The input Block Start
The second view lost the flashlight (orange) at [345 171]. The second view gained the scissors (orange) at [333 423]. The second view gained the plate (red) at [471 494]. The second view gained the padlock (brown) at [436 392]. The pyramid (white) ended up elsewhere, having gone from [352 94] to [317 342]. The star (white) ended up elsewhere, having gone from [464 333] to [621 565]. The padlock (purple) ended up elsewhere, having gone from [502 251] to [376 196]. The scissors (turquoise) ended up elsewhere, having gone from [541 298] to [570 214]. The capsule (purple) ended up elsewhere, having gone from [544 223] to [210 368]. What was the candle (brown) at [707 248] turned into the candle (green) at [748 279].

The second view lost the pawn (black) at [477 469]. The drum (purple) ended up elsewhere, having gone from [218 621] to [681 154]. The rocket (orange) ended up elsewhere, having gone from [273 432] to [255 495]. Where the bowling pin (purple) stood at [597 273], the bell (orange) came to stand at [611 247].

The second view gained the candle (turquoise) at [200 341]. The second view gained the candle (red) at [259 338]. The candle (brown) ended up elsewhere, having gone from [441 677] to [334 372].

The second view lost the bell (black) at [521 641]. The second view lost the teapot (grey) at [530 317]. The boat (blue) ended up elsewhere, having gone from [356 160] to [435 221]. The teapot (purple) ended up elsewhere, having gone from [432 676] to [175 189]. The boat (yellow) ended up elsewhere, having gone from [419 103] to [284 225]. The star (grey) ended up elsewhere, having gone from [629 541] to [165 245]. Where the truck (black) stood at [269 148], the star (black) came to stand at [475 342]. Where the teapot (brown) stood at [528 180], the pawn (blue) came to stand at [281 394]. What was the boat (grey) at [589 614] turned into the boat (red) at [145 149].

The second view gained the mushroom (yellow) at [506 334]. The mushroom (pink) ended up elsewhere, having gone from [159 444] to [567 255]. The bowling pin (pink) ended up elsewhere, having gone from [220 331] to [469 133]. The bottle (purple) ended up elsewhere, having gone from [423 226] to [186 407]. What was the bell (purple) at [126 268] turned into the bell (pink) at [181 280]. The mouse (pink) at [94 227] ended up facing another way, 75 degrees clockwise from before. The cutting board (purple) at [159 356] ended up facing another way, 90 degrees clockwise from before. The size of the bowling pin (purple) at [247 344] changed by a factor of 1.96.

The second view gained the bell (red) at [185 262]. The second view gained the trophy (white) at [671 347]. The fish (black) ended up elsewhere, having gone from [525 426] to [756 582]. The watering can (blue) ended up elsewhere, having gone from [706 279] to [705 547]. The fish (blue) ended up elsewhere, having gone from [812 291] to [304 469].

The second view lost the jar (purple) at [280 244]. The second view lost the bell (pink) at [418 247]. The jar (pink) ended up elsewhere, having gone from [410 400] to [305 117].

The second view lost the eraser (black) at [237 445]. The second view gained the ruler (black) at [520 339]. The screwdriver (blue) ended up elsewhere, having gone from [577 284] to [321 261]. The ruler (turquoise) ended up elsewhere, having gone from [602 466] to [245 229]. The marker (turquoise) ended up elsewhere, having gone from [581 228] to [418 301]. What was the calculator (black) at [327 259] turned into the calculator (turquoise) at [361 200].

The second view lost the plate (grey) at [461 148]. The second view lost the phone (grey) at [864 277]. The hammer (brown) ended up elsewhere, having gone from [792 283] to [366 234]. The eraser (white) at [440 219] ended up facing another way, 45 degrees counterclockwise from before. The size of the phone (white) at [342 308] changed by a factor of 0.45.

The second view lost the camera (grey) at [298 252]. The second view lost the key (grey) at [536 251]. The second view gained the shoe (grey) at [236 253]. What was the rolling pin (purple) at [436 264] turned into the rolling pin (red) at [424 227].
The input Block End
● **Goal of the exercise**
Give the entries again in full, exactly as they are written.

● **Completed task**
The second view lost the flashlight (orange) at [345 171]. The second view gained the scissors (orange) at [333 423]. The second view gained the plate (red) at [471 494]. The second view gained the padlock (brown) at [436 392]. The pyramid (white) ended up elsewhere, having gone from [352 94] to [317 342]. The star (white) ended up elsewhere, having gone from [464 333] to [621 565]. The padlock (purple) ended up elsewhere, having gone from [502 251] to [376 196]. The scissors (turquoise) ended up elsewhere, having gone from [541 298] to [570 214]. The capsule (purple) ended up elsewhere, having gone from [544 223] to [210 368]. What was the candle (brown) at [707 248] turned into the candle (green) at [748 279].

The second view lost the pawn (black) at [477 469]. The drum (purple) ended up elsewhere, having gone from [218 621] to [681 154]. The rocket (orange) ended up elsewhere, having gone from [273 432] to [255 495]. Where the bowling pin (purple) stood at [597 273], the bell (orange) came to stand at [611 247].

The second view gained the candle (turquoise) at [200 341]. The second view gained the candle (red) at [259 338]. The candle (brown) ended up elsewhere, having gone from [441 677] to [334 372].

The second view lost the bell (black) at [521 641]. The second view lost the teapot (grey) at [530 317]. The boat (blue) ended up elsewhere, having gone from [356 160] to [435 221]. The teapot (purple) ended up elsewhere, having gone from [432 676] to [175 189]. The boat (yellow) ended up elsewhere, having gone from [419 103] to [284 225]. The star (grey) ended up elsewhere, having gone from [629 541] to [165 245]. Where the truck (black) stood at [269 148], the star (black) came to stand at [475 342]. Where the teapot (brown) stood at [528 180], the pawn (blue) came to stand at [281 394]. What was the boat (grey) at [589 614] turned into the boat (red) at [145 149].

The second view gained the mushroom (yellow) at [506 334]. The mushroom (pink) ended up elsewhere, having gone from [159 444] to [567 255]. The bowling pin (pink) ended up elsewhere, having gone from [220 331] to [469 133]. The bottle (purple) ended up elsewhere, having gone from [423 226] to [186 407]. What was the bell (purple) at [126 268] turned into the bell (pink) at [181 280]. The mouse (pink) at [94 227] ended up facing another way, 75 degrees clockwise from before. The cutting board (purple) at [159 356] ended up facing another way, 90 degrees clockwise from before. The size of the bowling pin (purple) at [247 344] changed by a factor of 1.96.

The second view gained the bell (red) at [185 262]. The second view gained the trophy (white) at [671 347]. The fish (black) ended up elsewhere, having gone from [525 426] to [756 582]. The watering can (blue) ended up elsewhere, having gone from [706 279] to [705 547]. The fish (blue) ended up elsewhere, having gone from [812 291] to [304 469].

The second view lost the jar (purple) at [280 244]. The second view lost the bell (pink) at [418 247]. The jar (pink) ended up elsewhere, having gone from [410 400] to [305 117].

The second view lost the eraser (black) at [237 445]. The second view gained the ruler (black) at [520 339]. The screwdriver (blue) ended up elsewhere, having gone from [577 284] to [321 261]. The ruler (turquoise) ended up elsewhere, having gone from [602 466] to [245 229]. The marker (turquoise) ended up elsewhere, having gone from [581 228] to [418 301]. What was the calculator (black) at [327 259] turned into the calculator (turquoise) at [361 200].

The second view lost the plate (grey) at [461 148]. The second view lost the phone (grey) at [864 277]. The hammer (brown) ended up elsewhere, having gone from [792 283] to [366 234]. The eraser (white) at [440 219] ended up facing another way, 45 degrees counterclockwise from before. The size of the phone (white) at [342 308] changed by a factor of 0.45.

The second view lost the camera (grey) at [298 252]. The second view lost the key (grey) at [536 251]. The second view gained the shoe (grey) at [236 253]. What was the rolling pin (purple) at [436 264] turned into the rolling pin (red) at [424 227].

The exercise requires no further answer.